## What the exercise asks
Exact reproduction of the data is required, with images excluded.

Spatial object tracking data
━━━━━━━━━━━━━━━━

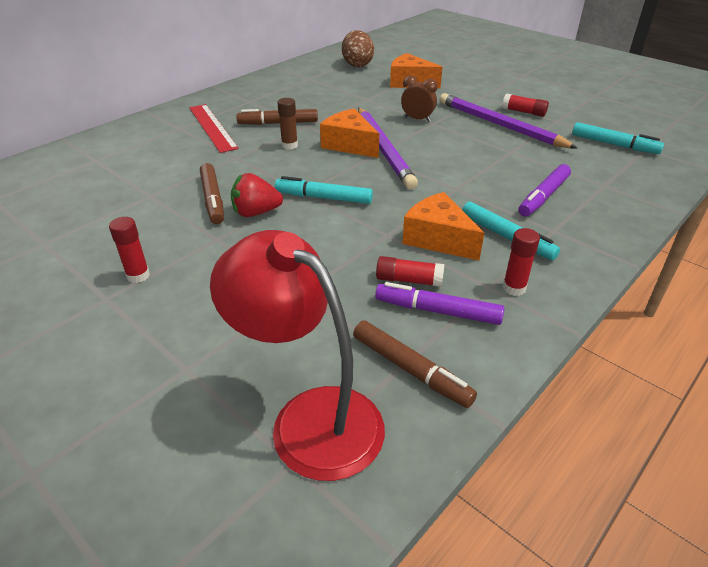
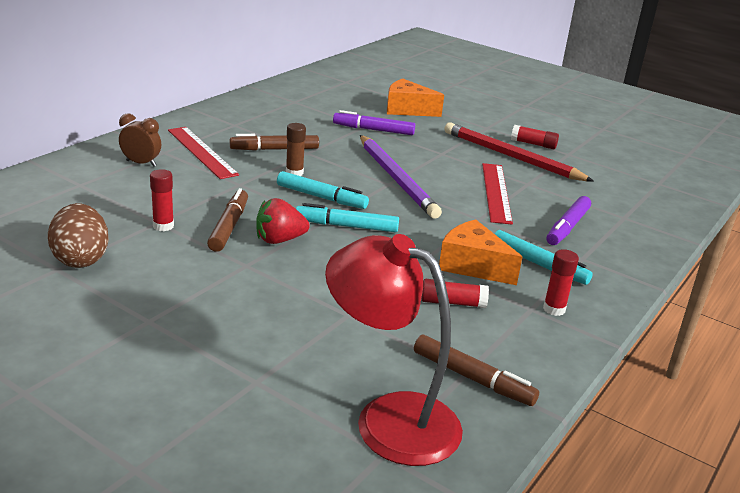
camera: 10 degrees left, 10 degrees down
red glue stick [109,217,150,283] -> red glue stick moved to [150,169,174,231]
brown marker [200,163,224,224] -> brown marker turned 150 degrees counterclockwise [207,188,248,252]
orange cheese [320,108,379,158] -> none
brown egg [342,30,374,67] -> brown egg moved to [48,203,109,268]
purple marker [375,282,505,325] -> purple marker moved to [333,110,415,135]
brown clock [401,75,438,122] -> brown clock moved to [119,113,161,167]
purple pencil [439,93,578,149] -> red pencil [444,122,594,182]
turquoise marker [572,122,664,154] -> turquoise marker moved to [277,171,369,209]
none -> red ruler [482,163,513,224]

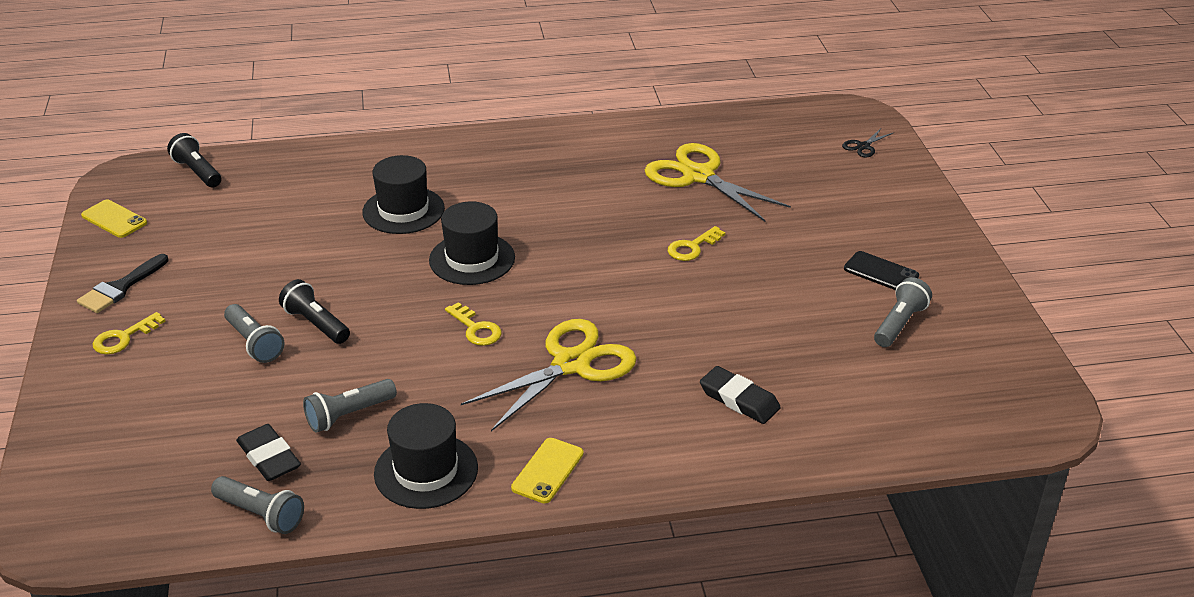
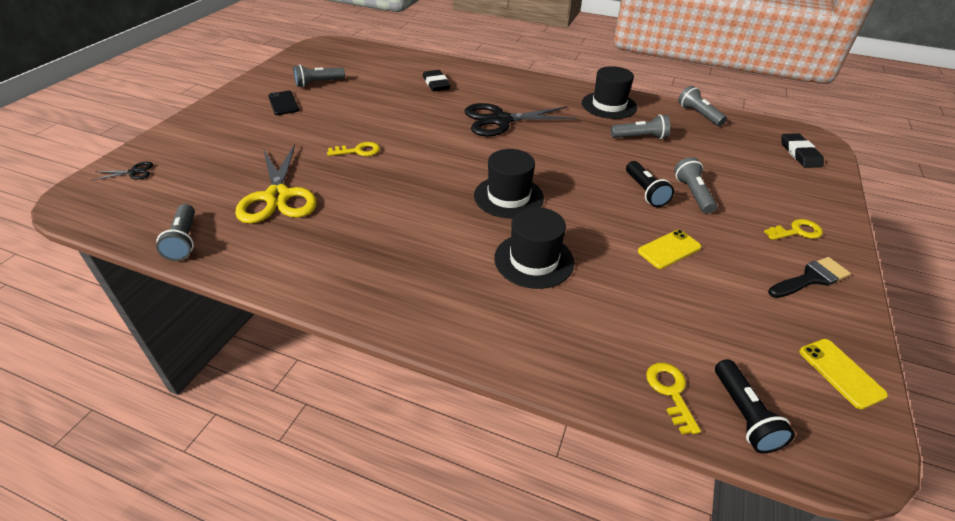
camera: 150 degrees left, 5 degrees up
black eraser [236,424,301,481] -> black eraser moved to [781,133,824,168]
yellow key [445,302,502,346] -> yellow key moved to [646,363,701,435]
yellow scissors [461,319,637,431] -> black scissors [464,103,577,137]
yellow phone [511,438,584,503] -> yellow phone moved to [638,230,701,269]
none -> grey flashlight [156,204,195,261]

━━━━━━━━━━━━━━━━

## Output for this exercise
camera: 10 degrees left, 10 degrees down
red glue stick [109,217,150,283] -> red glue stick moved to [150,169,174,231]
brown marker [200,163,224,224] -> brown marker turned 150 degrees counterclockwise [207,188,248,252]
orange cheese [320,108,379,158] -> none
brown egg [342,30,374,67] -> brown egg moved to [48,203,109,268]
purple marker [375,282,505,325] -> purple marker moved to [333,110,415,135]
brown clock [401,75,438,122] -> brown clock moved to [119,113,161,167]
purple pencil [439,93,578,149] -> red pencil [444,122,594,182]
turquoise marker [572,122,664,154] -> turquoise marker moved to [277,171,369,209]
none -> red ruler [482,163,513,224]

camera: 150 degrees left, 5 degrees up
black eraser [236,424,301,481] -> black eraser moved to [781,133,824,168]
yellow key [445,302,502,346] -> yellow key moved to [646,363,701,435]
yellow scissors [461,319,637,431] -> black scissors [464,103,577,137]
yellow phone [511,438,584,503] -> yellow phone moved to [638,230,701,269]
none -> grey flashlight [156,204,195,261]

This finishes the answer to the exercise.